▶ [THE TASK]: Look below for the line containing "camera: 25 degrees right, 0 degrees up"; from there, print each line exactly up to and including the line containing "(419, 506) = (253, 240): white", and stop.

▶ [RECORDS FOR THE TASK]:
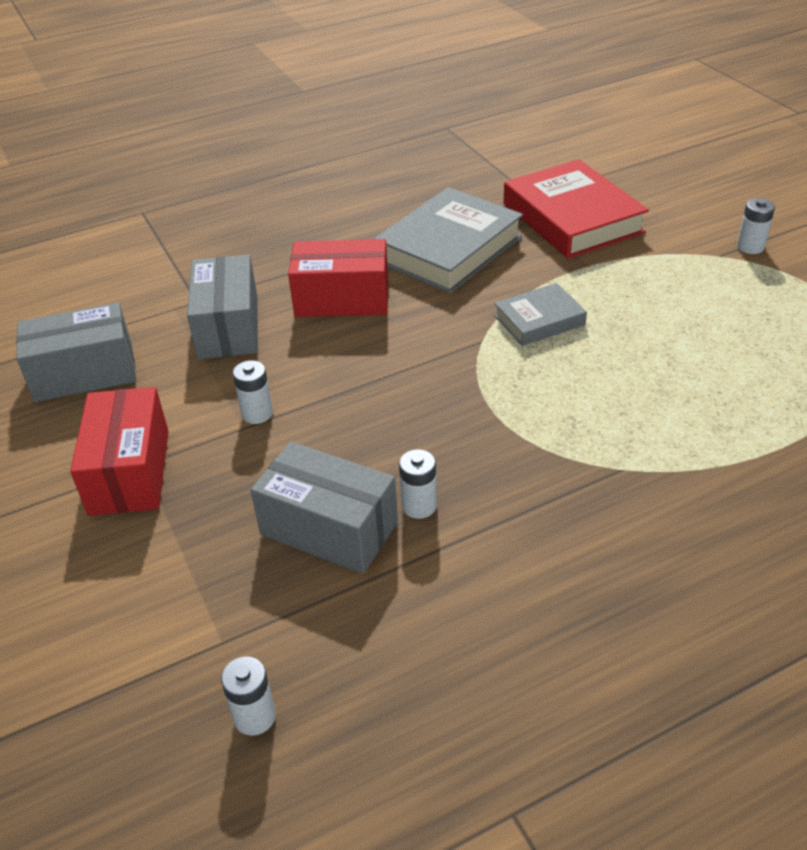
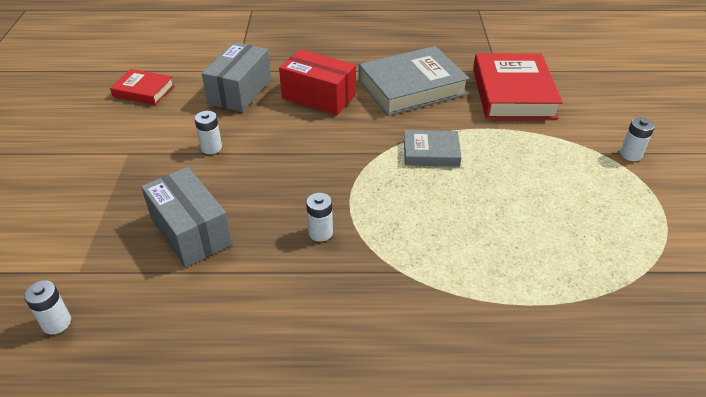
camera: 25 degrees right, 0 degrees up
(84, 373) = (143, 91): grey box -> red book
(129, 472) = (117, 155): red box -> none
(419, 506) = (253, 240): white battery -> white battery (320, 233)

--

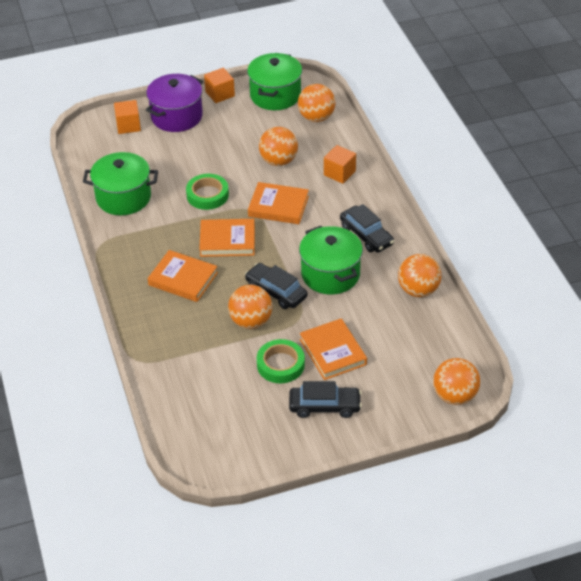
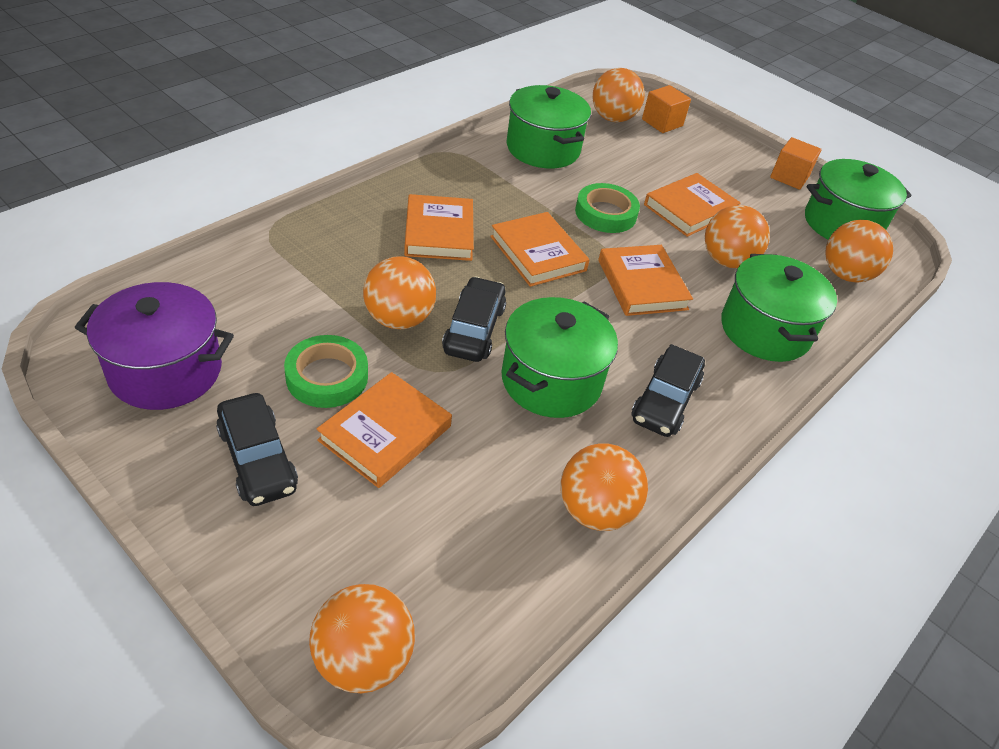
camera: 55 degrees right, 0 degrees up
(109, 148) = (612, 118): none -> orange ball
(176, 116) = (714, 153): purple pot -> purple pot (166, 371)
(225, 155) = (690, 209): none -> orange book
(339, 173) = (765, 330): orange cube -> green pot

▶ [RESPONSE TO THE EXERCISE]:
camera: 25 degrees right, 0 degrees up
(84, 373) = (143, 91): grey box -> red book
(129, 472) = (117, 155): red box -> none
(419, 506) = (253, 240): white battery -> white battery (320, 233)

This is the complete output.